▸ **PROBLEM TO SOLVE**
Please output the following records exactly. Leave every image out.

-- Opening Marker --

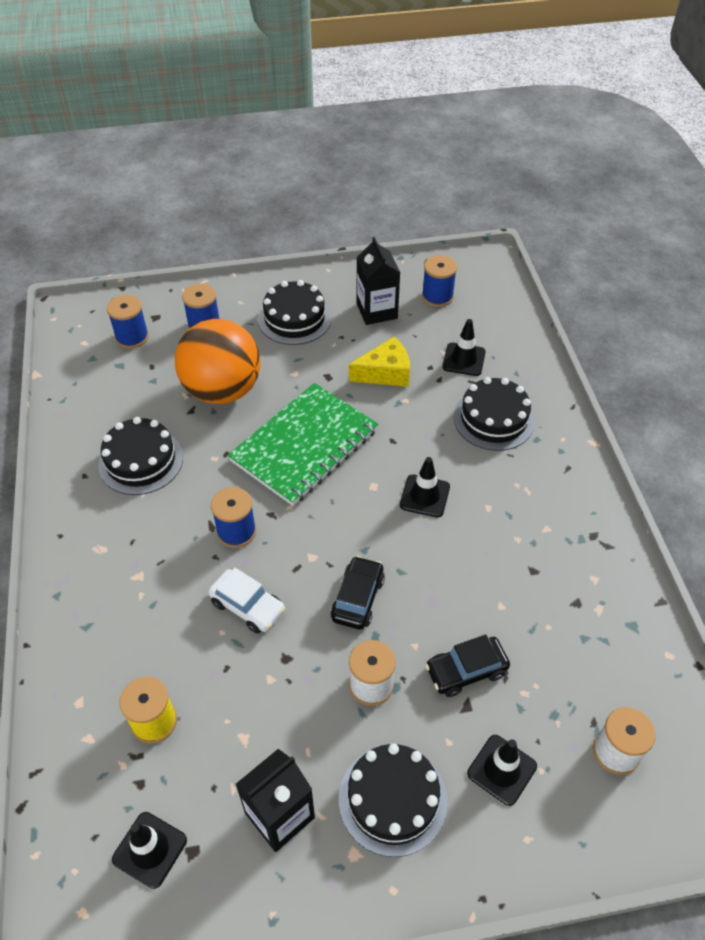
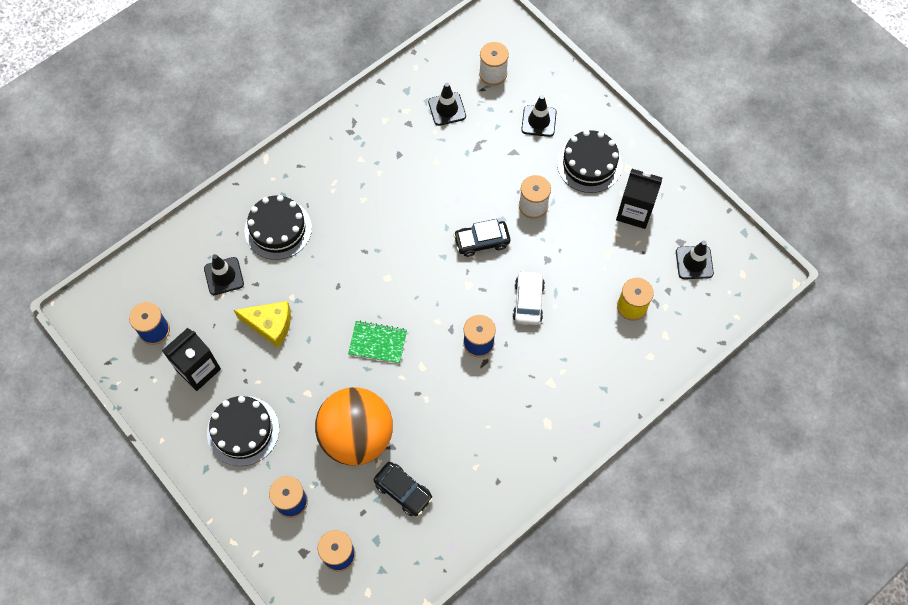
camera: 120 degrees left, 15 degrees up
black cake [98,417,183,495] -> none
green notebook [228,383,378,506] -> green notebook [348,321,407,364], size x0.49
yellow cheese [349,337,410,387] -> yellow cheese turned 150 degrees clockwise [234,301,291,348]
black traffic cone [400,457,450,517] -> black traffic cone moved to [428,83,466,126]
black car [425,634,510,697] -> black car moved to [374,462,433,516]

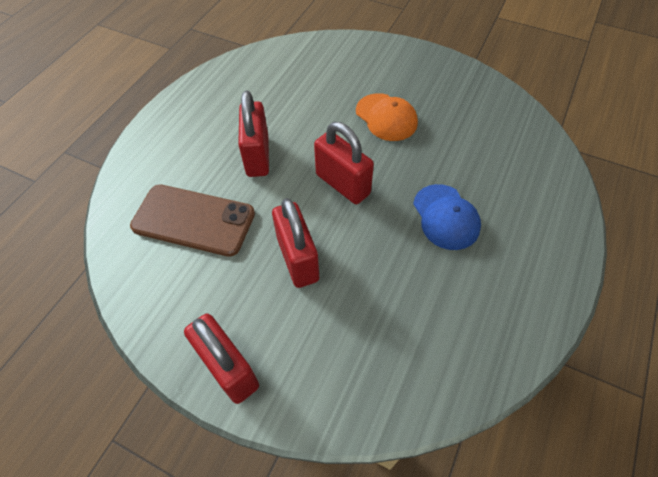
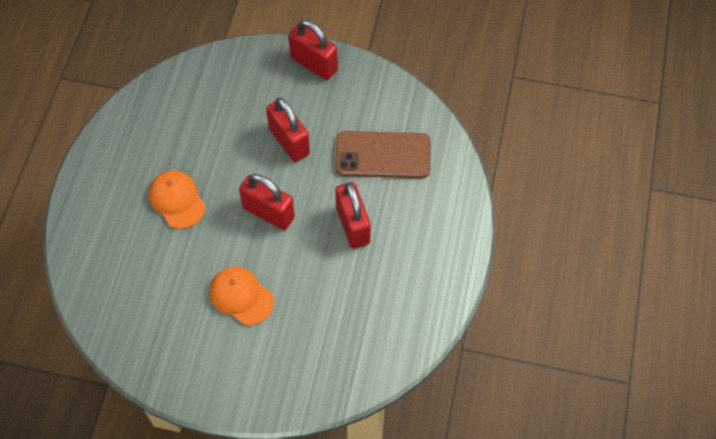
camera: 165 degrees right, 5 degrees up
blue cap [413,184,481,250] -> orange cap [149,170,206,229]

-- Closing Marker --

▸ **EXERCISE RESULT**
camera: 120 degrees left, 15 degrees up
black cake [98,417,183,495] -> none
green notebook [228,383,378,506] -> green notebook [348,321,407,364], size x0.49
yellow cheese [349,337,410,387] -> yellow cheese turned 150 degrees clockwise [234,301,291,348]
black traffic cone [400,457,450,517] -> black traffic cone moved to [428,83,466,126]
black car [425,634,510,697] -> black car moved to [374,462,433,516]

camera: 165 degrees right, 5 degrees up
blue cap [413,184,481,250] -> orange cap [149,170,206,229]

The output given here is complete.